Study material
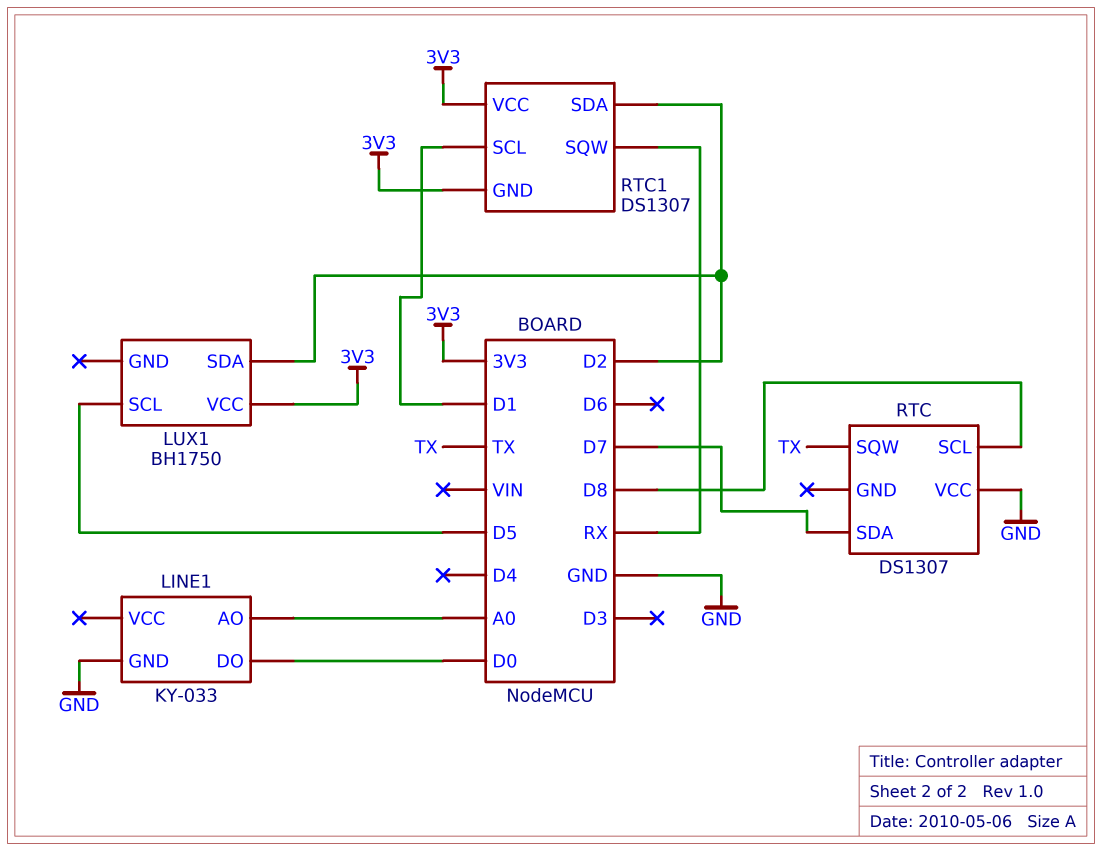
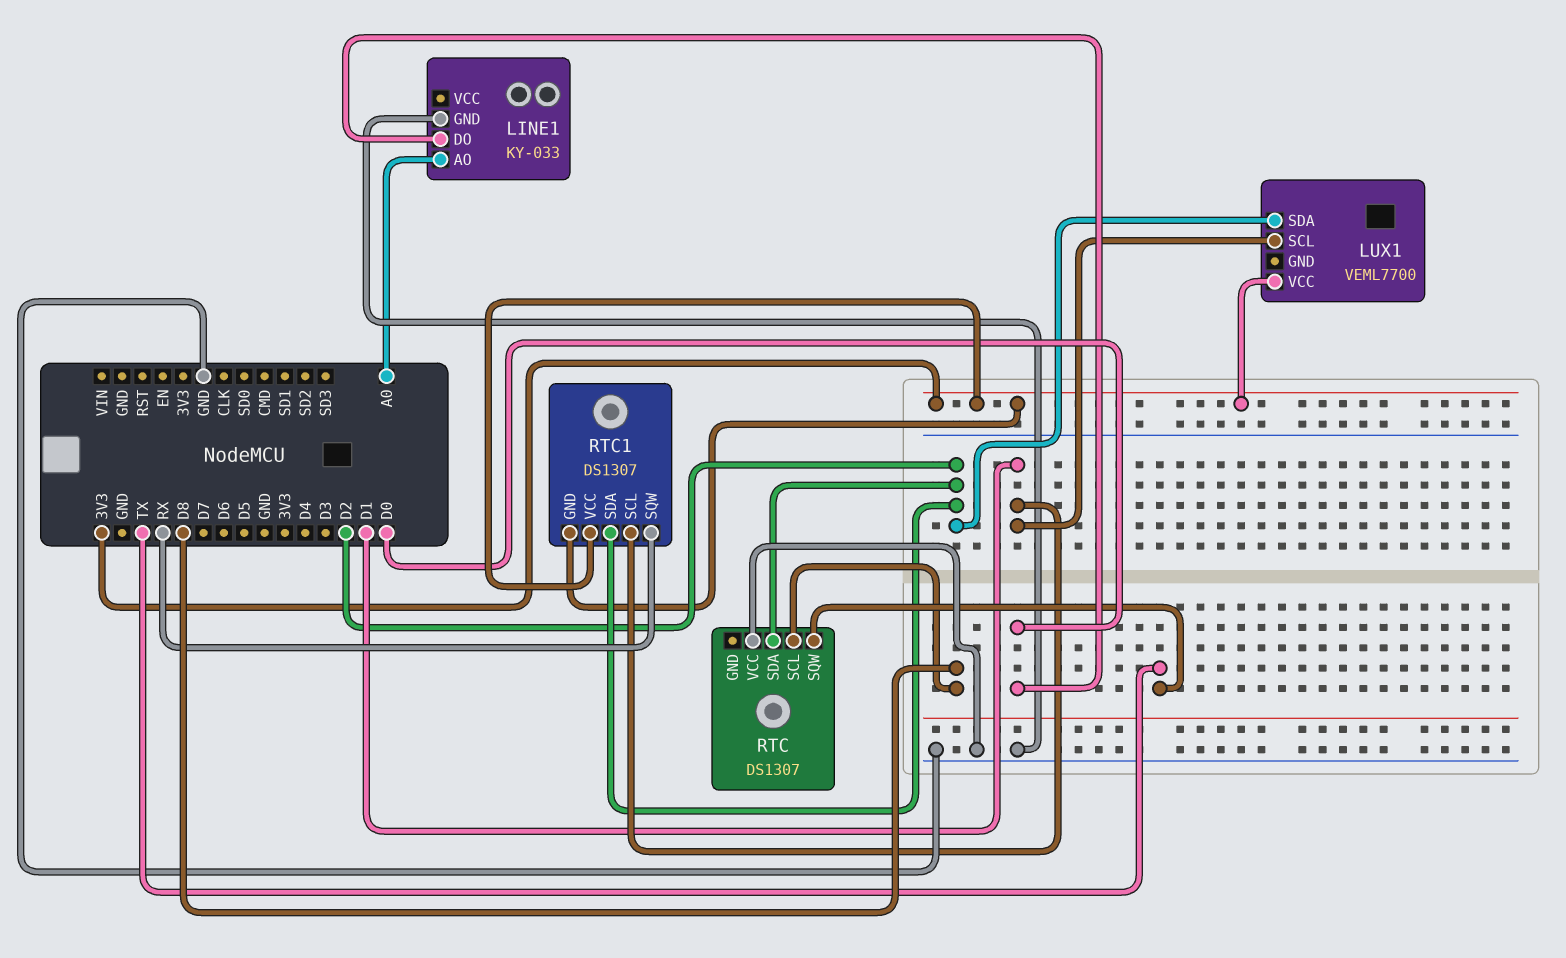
LUX1: BH1750 -> VEML7700
LUX1 pin SCL: D5 -> D1
RTC pin SDA: D7 -> D2

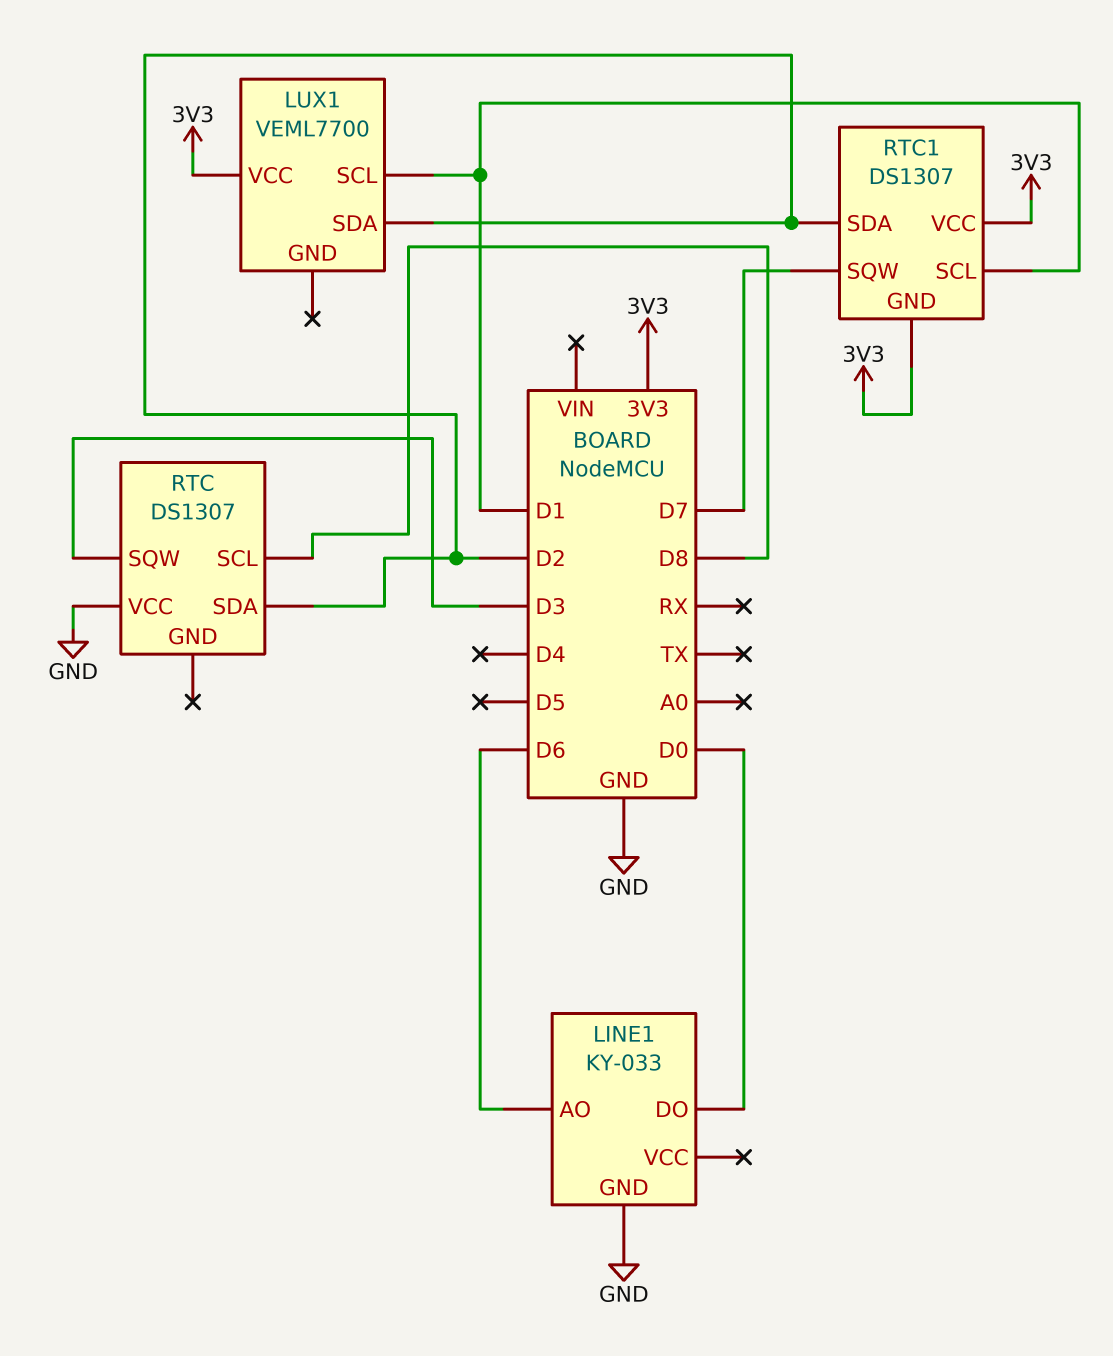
LINE1 pin AO: A0 -> D6
RTC pin SQW: TX -> D3
RTC1 pin SQW: RX -> D7

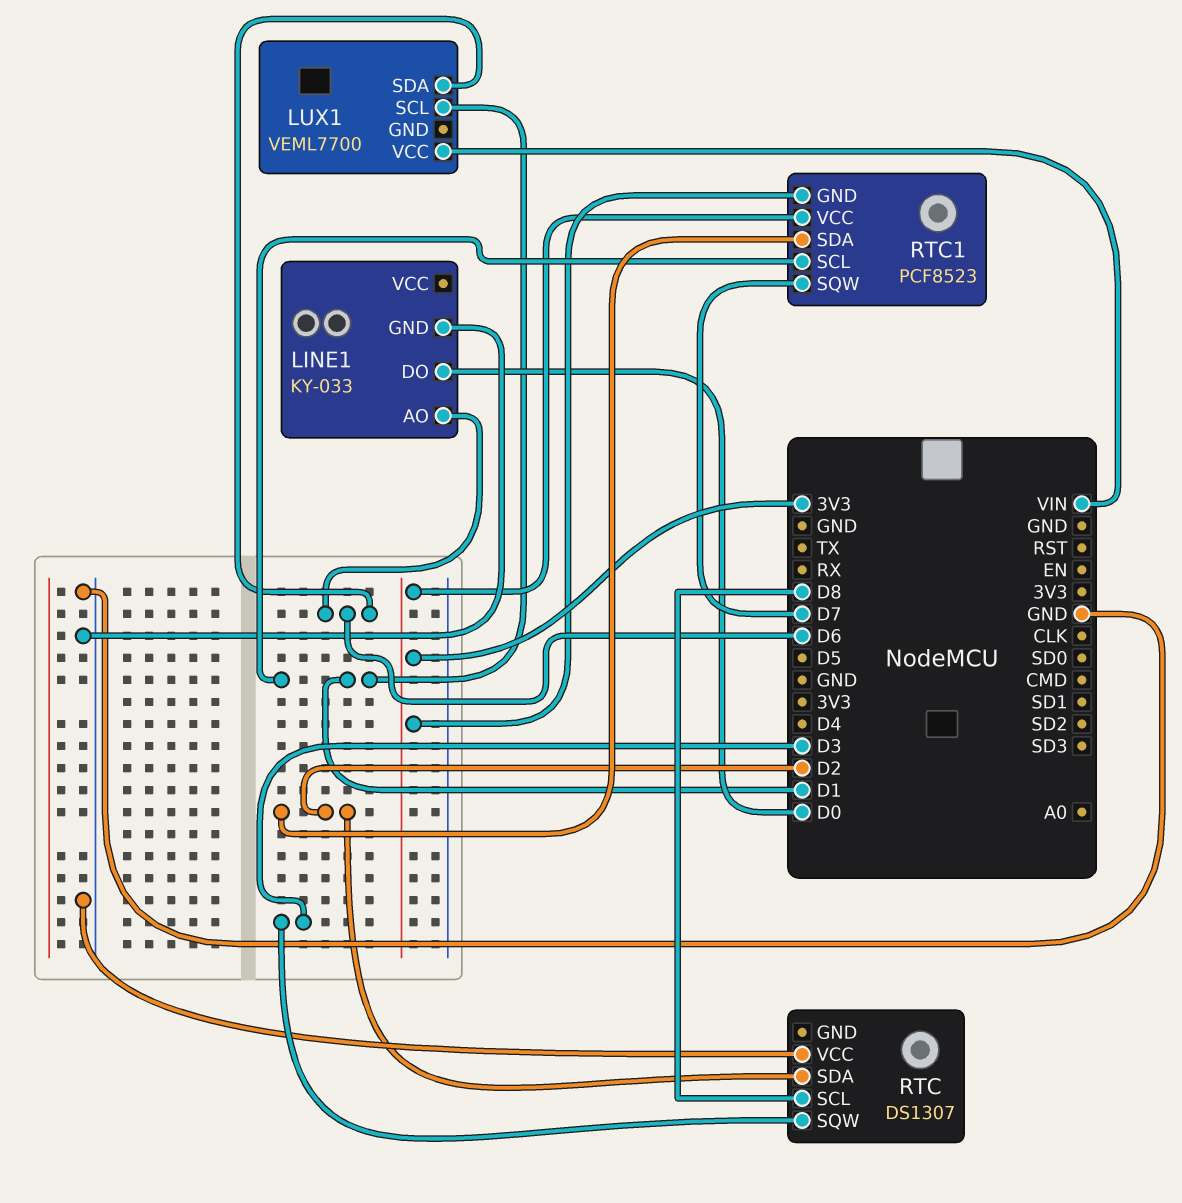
LUX1 pin SDA: D2 -> D6
LUX1 pin VCC: 3V3 -> VIN
RTC1: DS1307 -> PCF8523

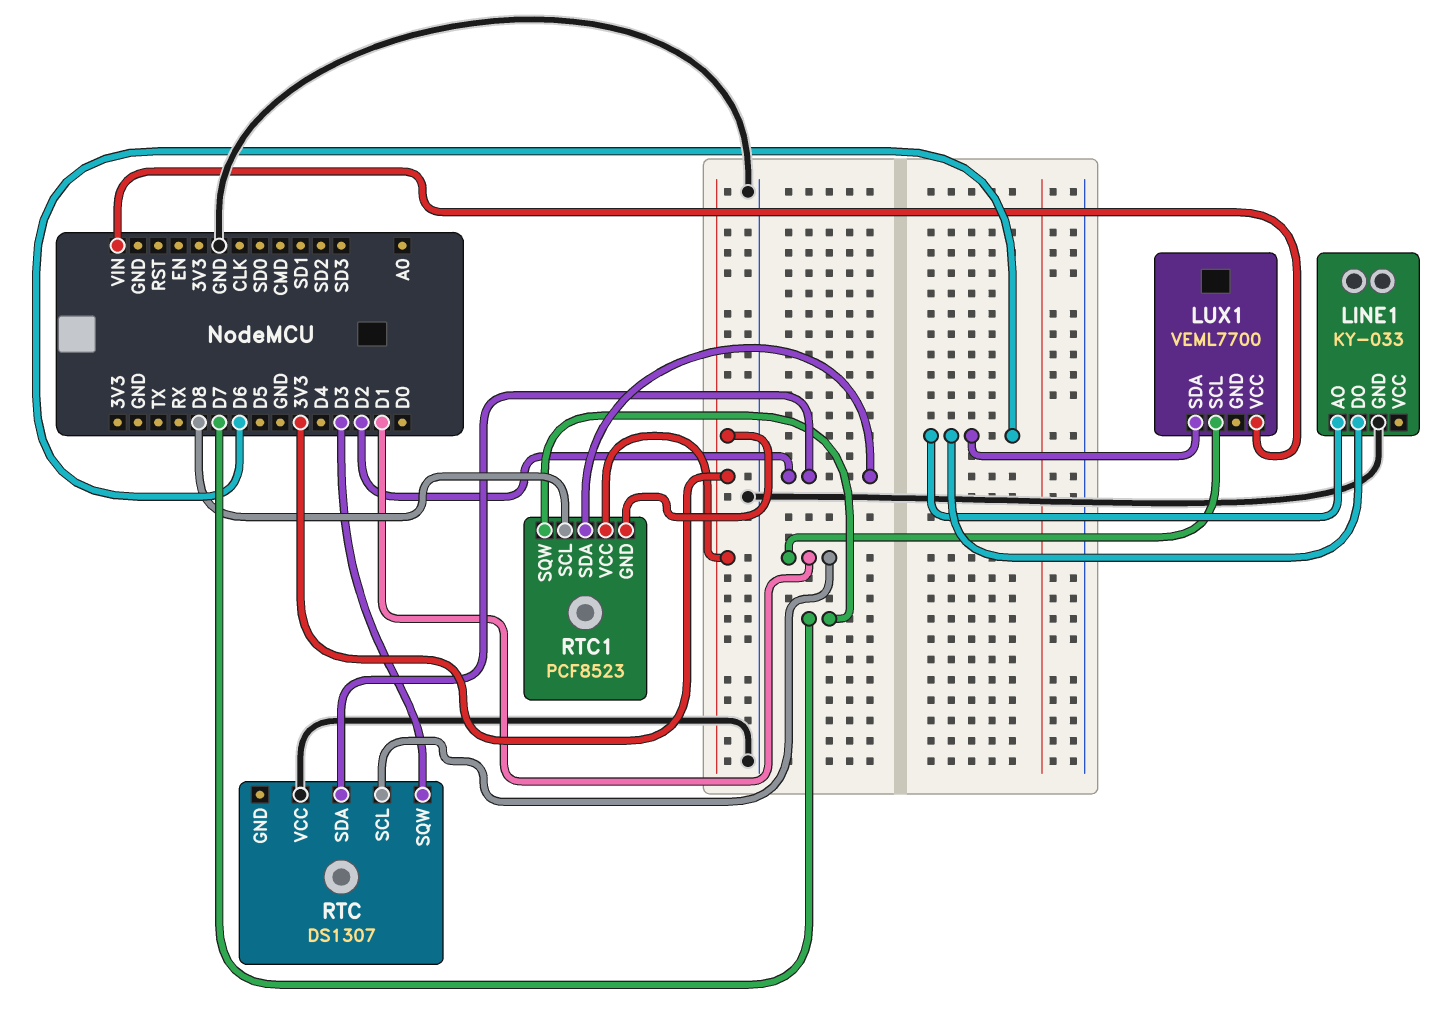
LINE1 pin DO: D0 -> D6
RTC pin SCL: D8 -> D1
RTC1 pin SCL: D1 -> D8

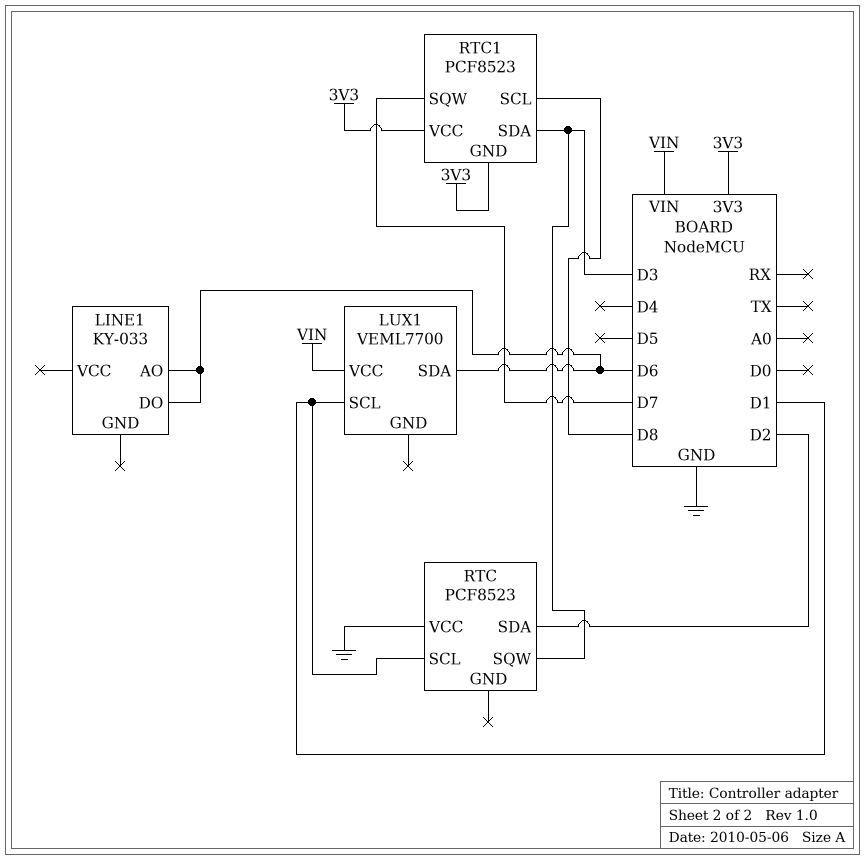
LINE1 pin GND: GND -> none
RTC: DS1307 -> PCF8523
RTC1 pin SDA: D2 -> D3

Task
Could you restate the material word for word, skipping any pictures it holds?

Solution for this exercise
LUX1: BH1750 -> VEML7700
LUX1 pin SCL: D5 -> D1
RTC pin SDA: D7 -> D2

LINE1 pin AO: A0 -> D6
RTC pin SQW: TX -> D3
RTC1 pin SQW: RX -> D7

LUX1 pin SDA: D2 -> D6
LUX1 pin VCC: 3V3 -> VIN
RTC1: DS1307 -> PCF8523

LINE1 pin DO: D0 -> D6
RTC pin SCL: D8 -> D1
RTC1 pin SCL: D1 -> D8

LINE1 pin GND: GND -> none
RTC: DS1307 -> PCF8523
RTC1 pin SDA: D2 -> D3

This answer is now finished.